◆ TRY IT
Gather each line of the records where "plate" appears.

◆ DATA RECORDS
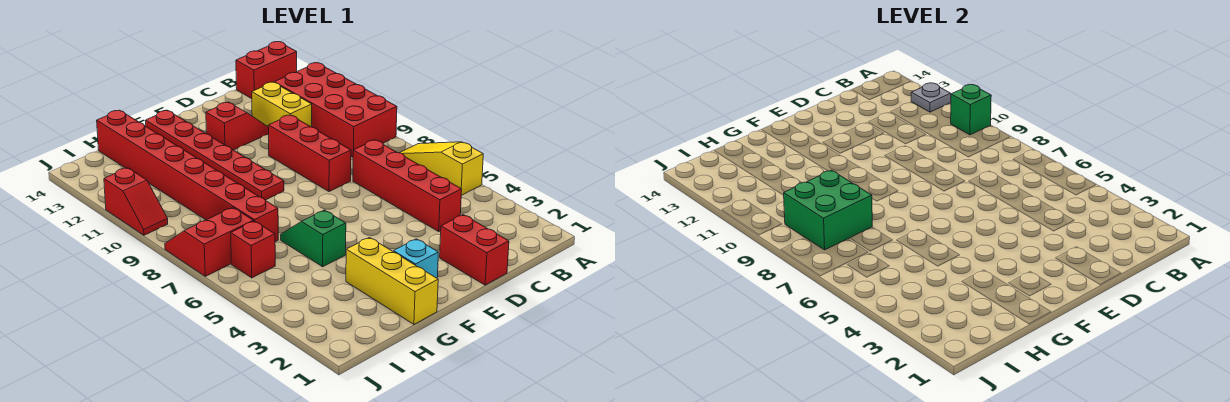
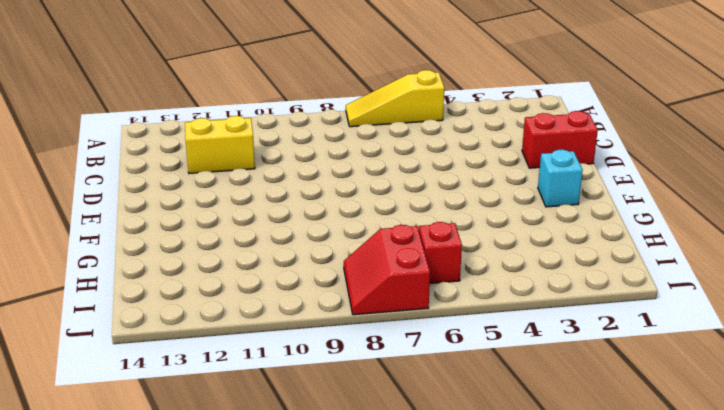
none -> red brick A9:B12 level 1
none -> red brick A14:B14 level 1
none -> red brick C4:C7 level 1

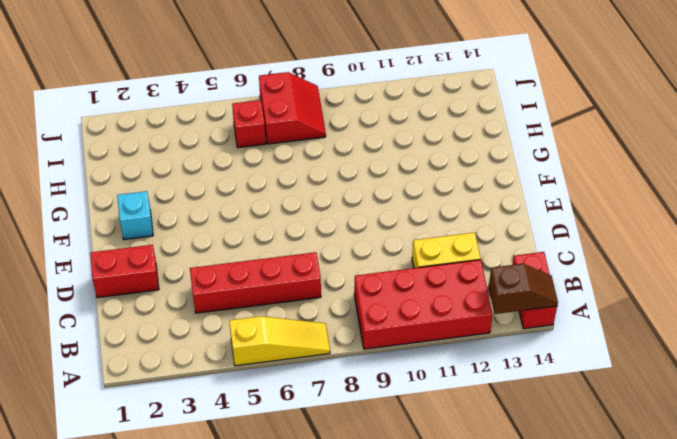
brown slope A13:A14 level 2 top 13 -> none
none -> red brick D8:D10 level 1
none -> red slope D12:E12 level 1 top E
none -> red plate F9:F14 level 1

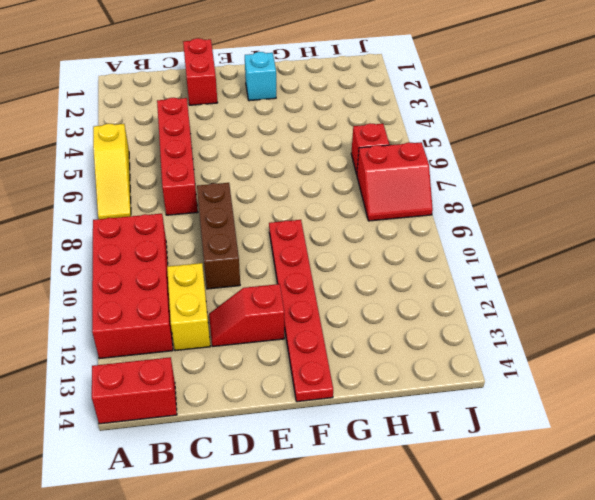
brown brick D8:D10 level 1 -> red brick D8:D10 level 1
none -> yellow brick G1:G3 level 1
none -> green slope G5:G6 level 1 top 5
none -> red brick H7:H14 level 1

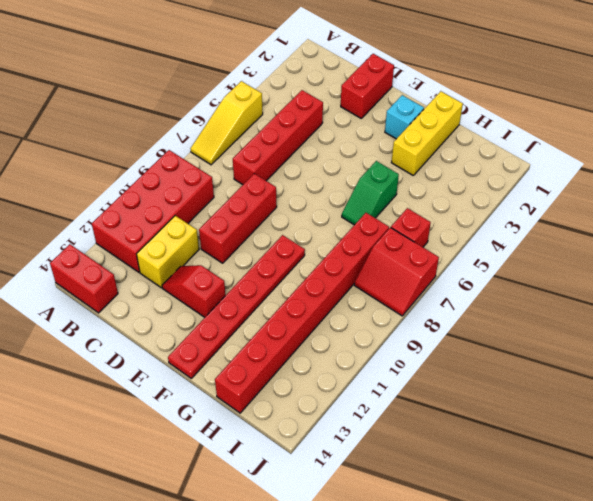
none -> red slope J10:J11 level 1 top 11
none -> green brick A10 level 2
none -> grey plate A12 level 2

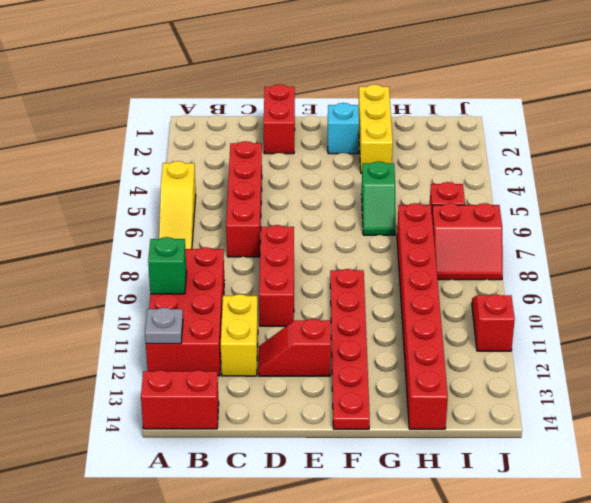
none -> green brick H8:I9 level 2

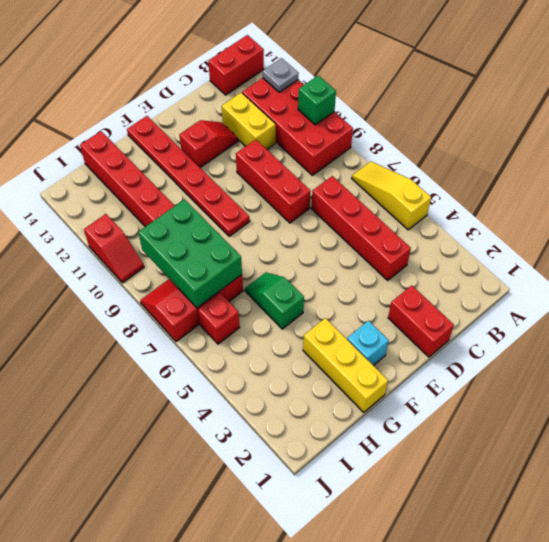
green brick H7:I9 level 2 -> green brick H8:I9 level 2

◆ RESPONSE TO THE TASK
none -> red plate F9:F14 level 1
none -> grey plate A12 level 2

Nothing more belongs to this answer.